_TASK_: Nothing but the records themselves, exactly as written and free of pictures, should appear in your response.

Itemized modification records
◇ ◇ ◇ ◇ ◇ ◇ ◇

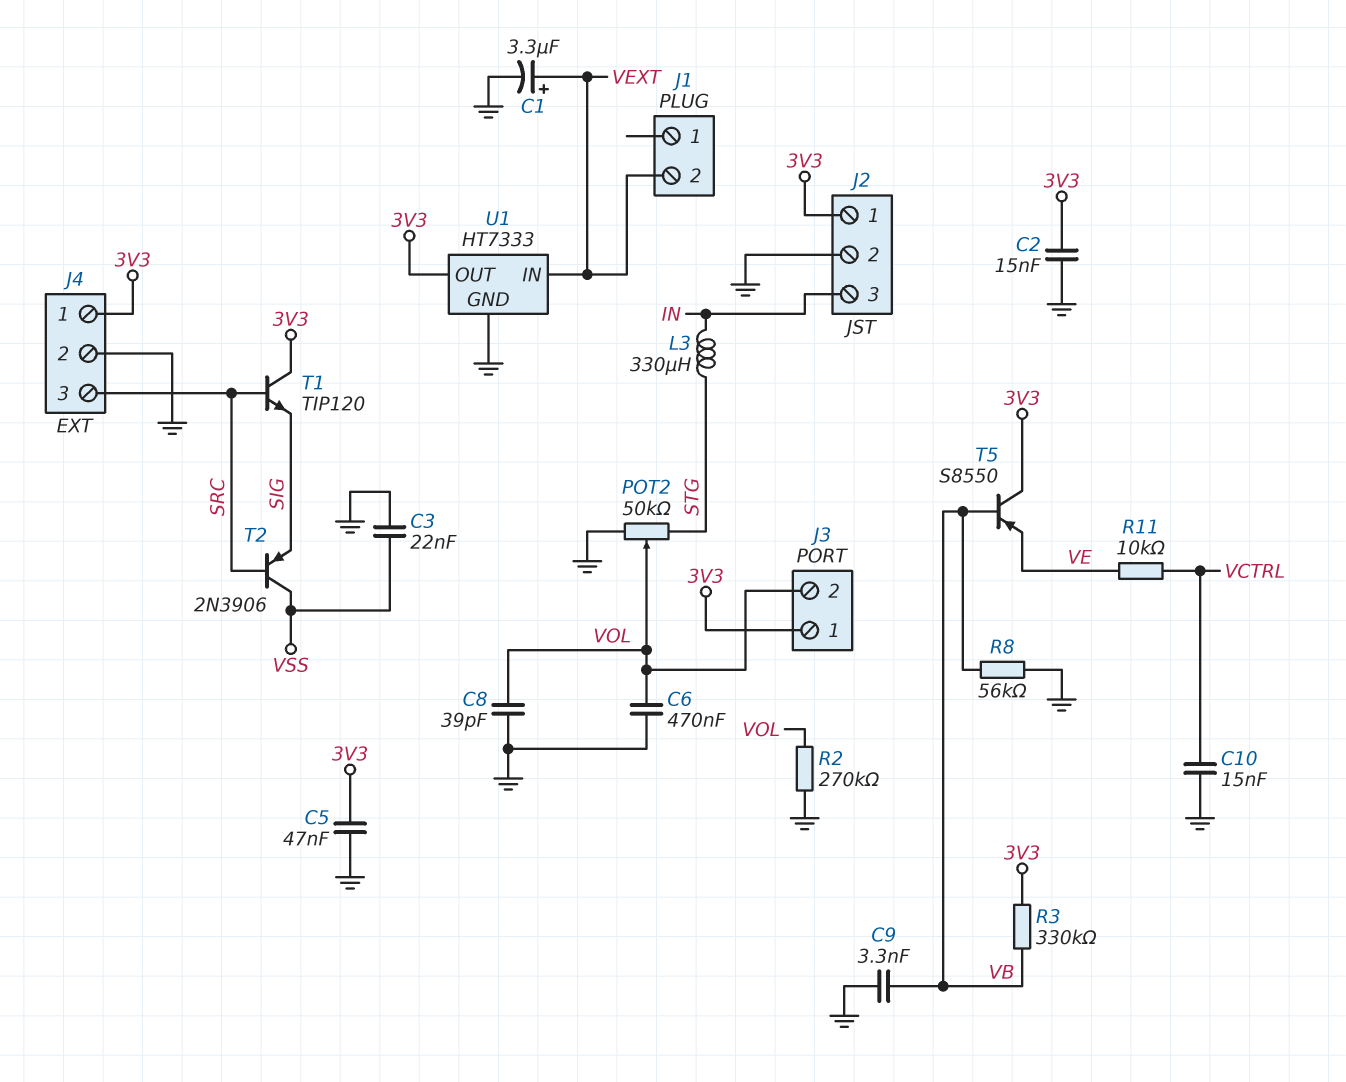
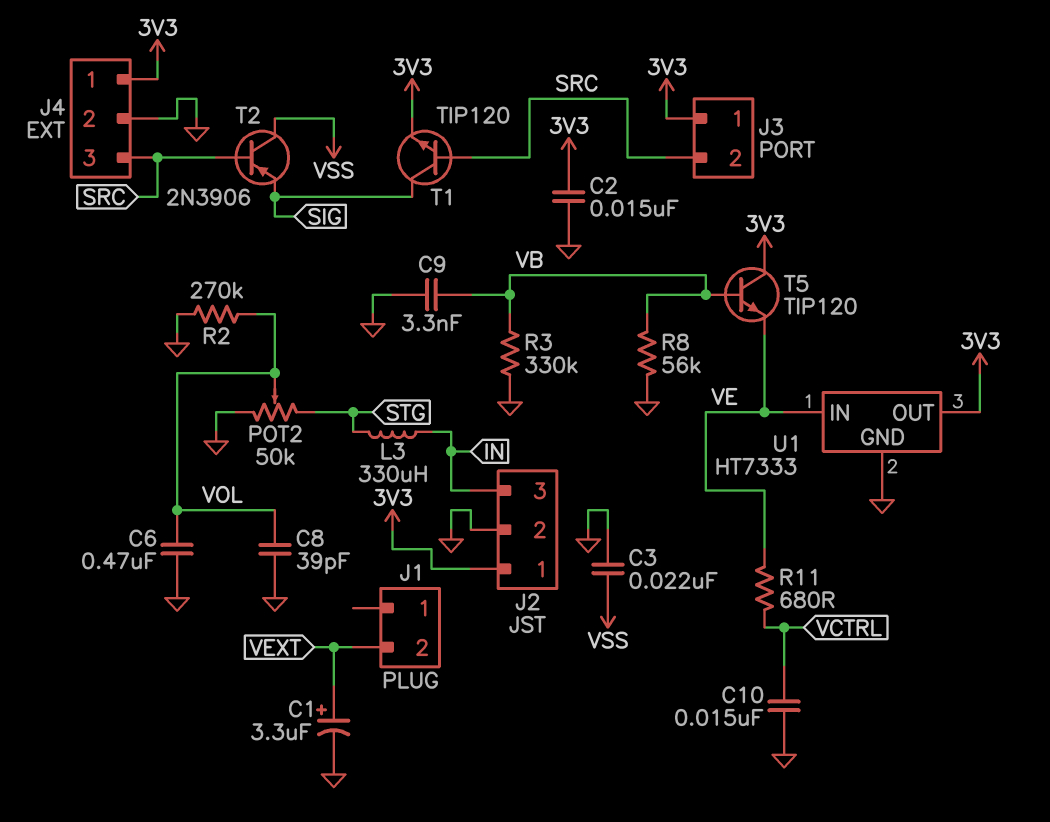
C5: 47nF (3V3, GND) -> none
J3 pin 2: VOL -> SRC
R3: 330k (3V3, VB) -> 330k (GND, VB)
R11: 10k (VCTRL, VE) -> 680 (VCTRL, VE)
T1: NPN TIP120 (B SRC, C 3V3, E SIG) -> NPN TIP120 (B SRC, C SIG, E 3V3)
T5: PNP S8550 (B VB, C 3V3, E VE) -> NPN TIP120 (B VB, C 3V3, E VE)
U1 pin IN: VEXT -> VE

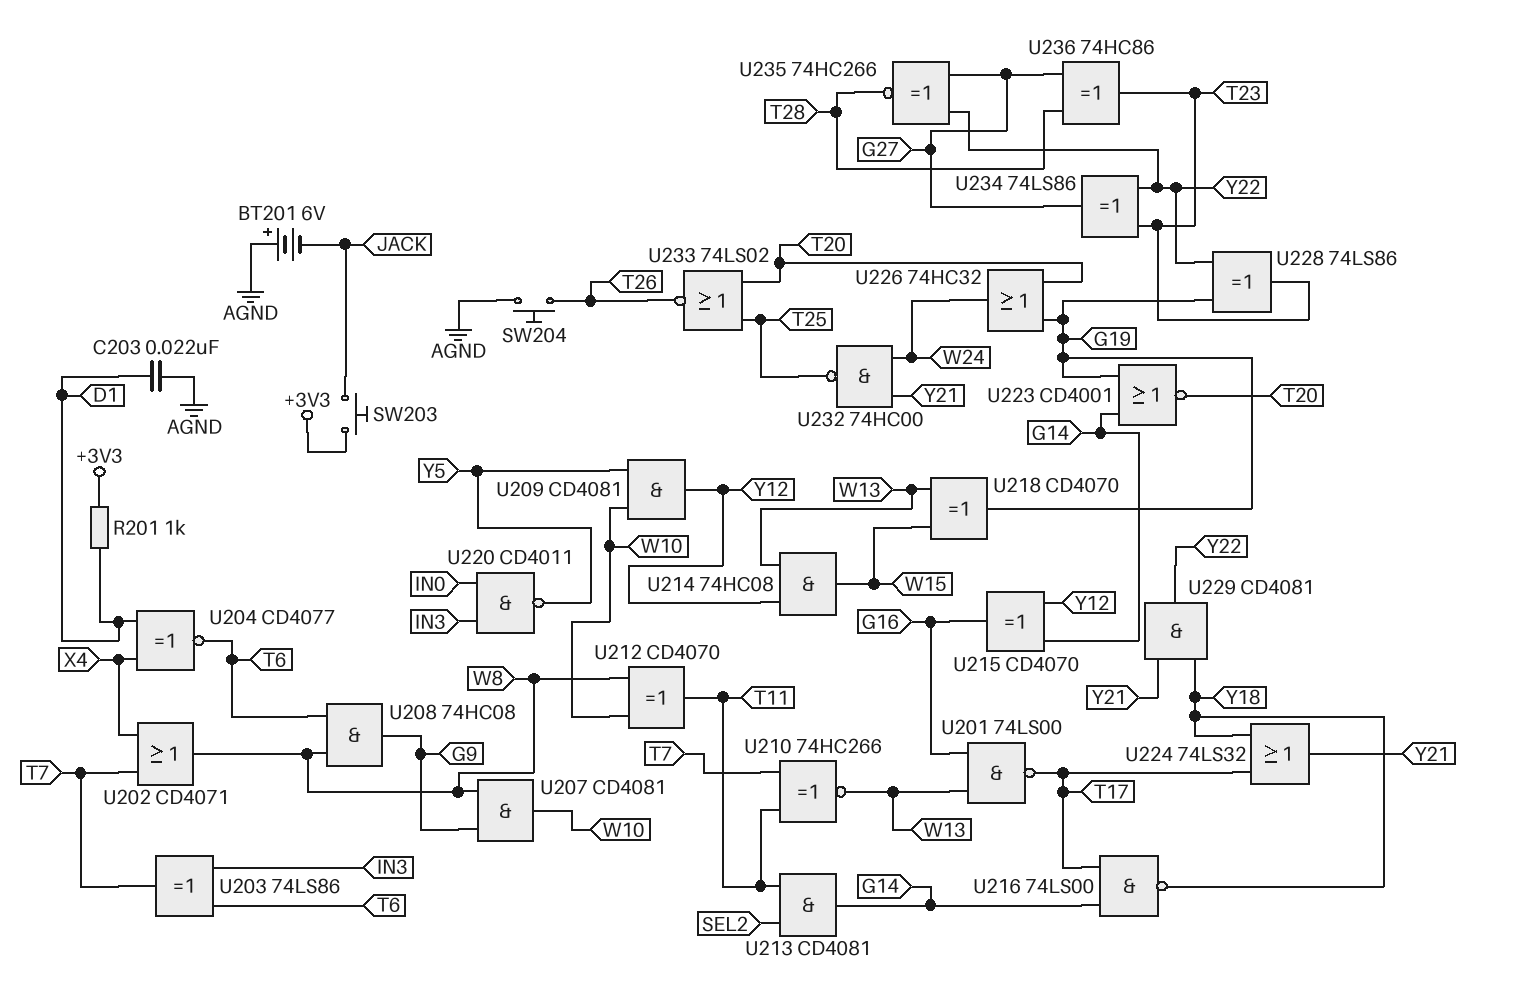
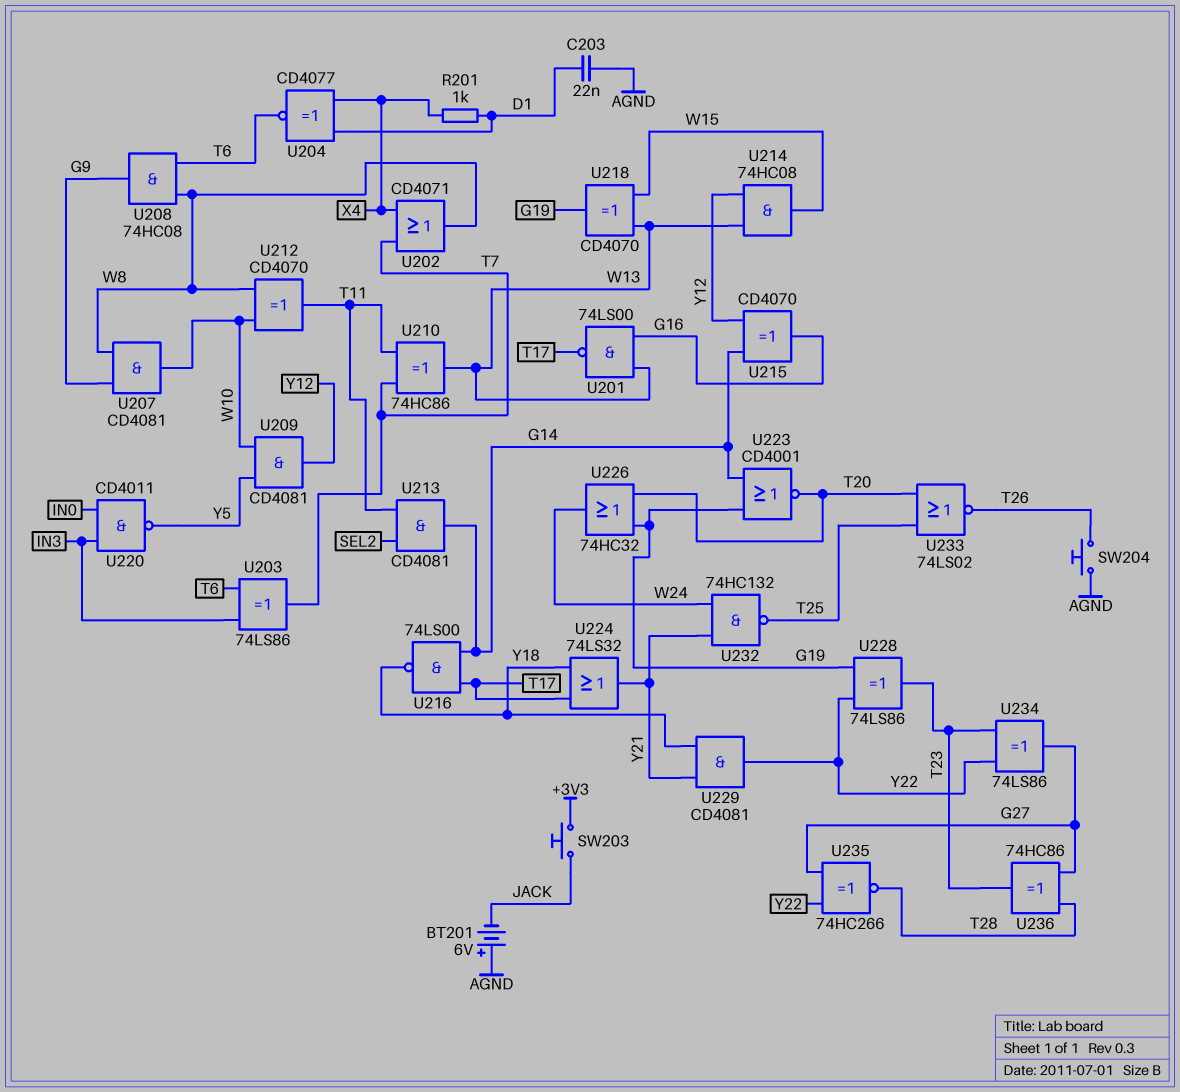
R201: 1k (+3V3, D1) -> 1k (D1, X4)
U210: XNOR 74HC266 (in T7, in T11, out W13) -> XOR 74HC86 (in T7, in T11, out W13)
U232: NAND 74HC00 (in W24, in Y21, out T25) -> NAND 74HC132 (in W24, in Y21, out T25)

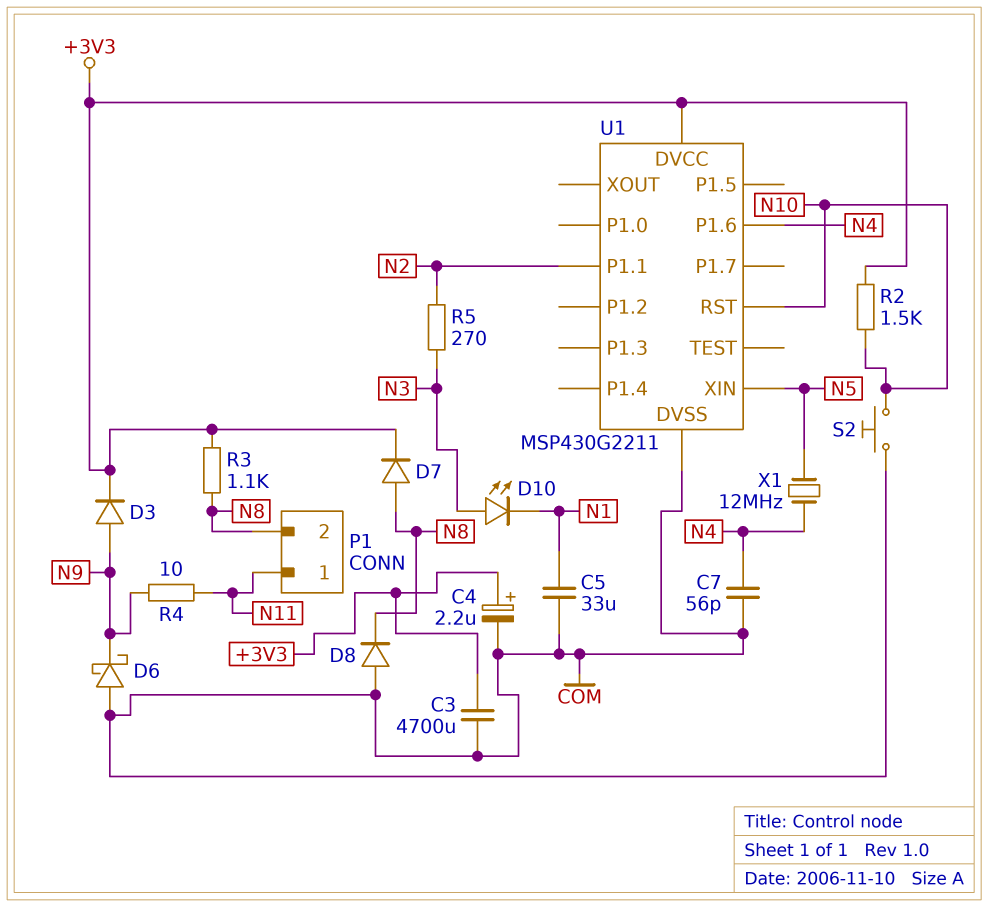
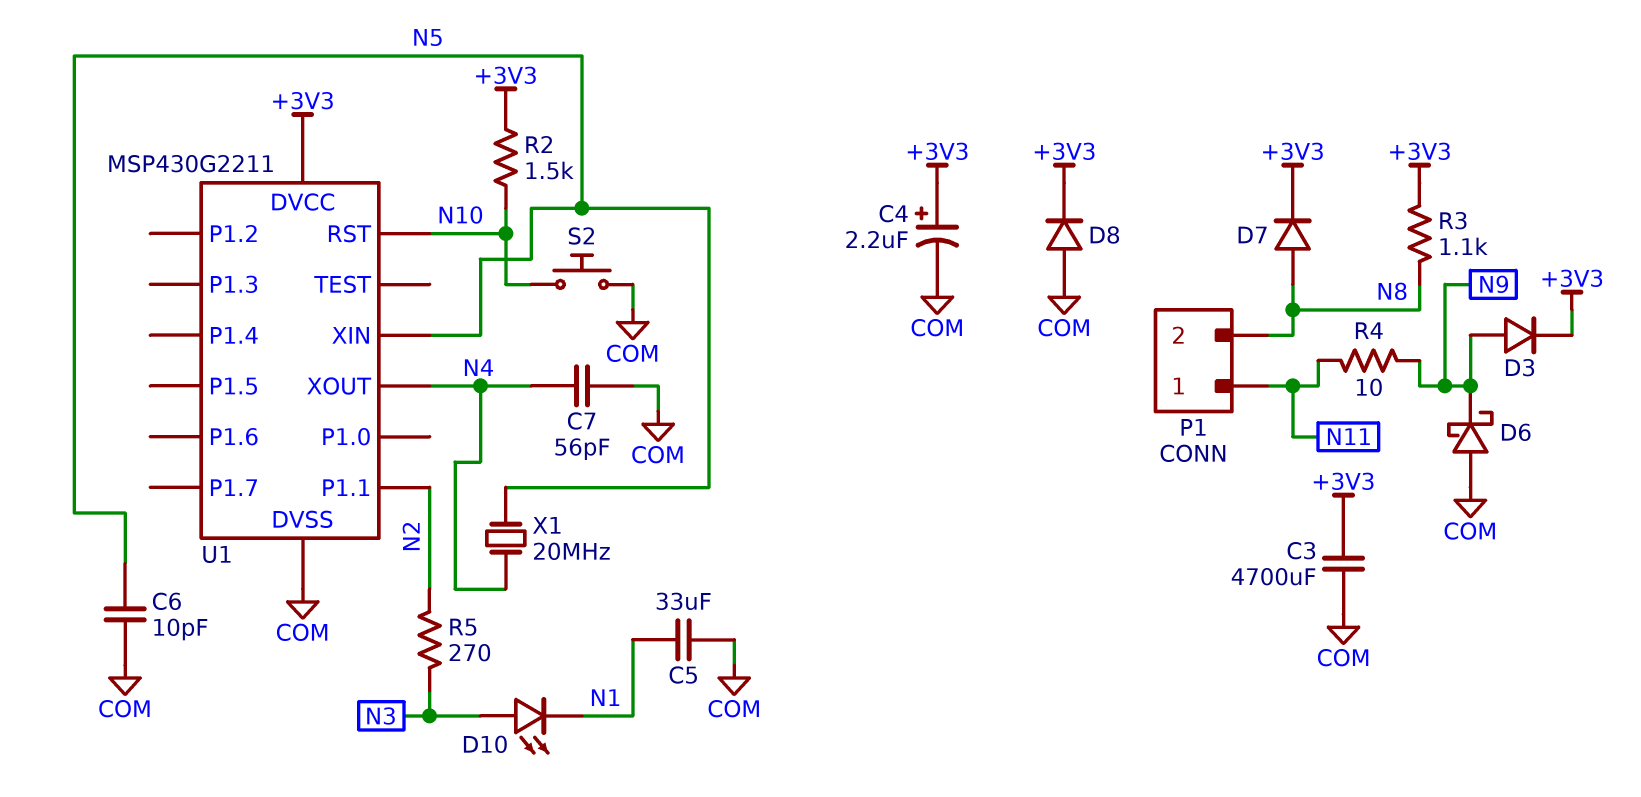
C6: none -> 10pF (COM, N5)
D8: diode (A COM, K N8) -> diode (A COM, K +3V3)
U1 pin P1.6: N4 -> none
U1 pin XOUT: none -> N4
X1: 12MHz (N4, N5) -> 20MHz (N4, N5)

◇ ◇ ◇ ◇ ◇ ◇ ◇

_TASK ANSWER_:
C5: 47nF (3V3, GND) -> none
J3 pin 2: VOL -> SRC
R3: 330k (3V3, VB) -> 330k (GND, VB)
R11: 10k (VCTRL, VE) -> 680 (VCTRL, VE)
T1: NPN TIP120 (B SRC, C 3V3, E SIG) -> NPN TIP120 (B SRC, C SIG, E 3V3)
T5: PNP S8550 (B VB, C 3V3, E VE) -> NPN TIP120 (B VB, C 3V3, E VE)
U1 pin IN: VEXT -> VE

R201: 1k (+3V3, D1) -> 1k (D1, X4)
U210: XNOR 74HC266 (in T7, in T11, out W13) -> XOR 74HC86 (in T7, in T11, out W13)
U232: NAND 74HC00 (in W24, in Y21, out T25) -> NAND 74HC132 (in W24, in Y21, out T25)

C6: none -> 10pF (COM, N5)
D8: diode (A COM, K N8) -> diode (A COM, K +3V3)
U1 pin P1.6: N4 -> none
U1 pin XOUT: none -> N4
X1: 12MHz (N4, N5) -> 20MHz (N4, N5)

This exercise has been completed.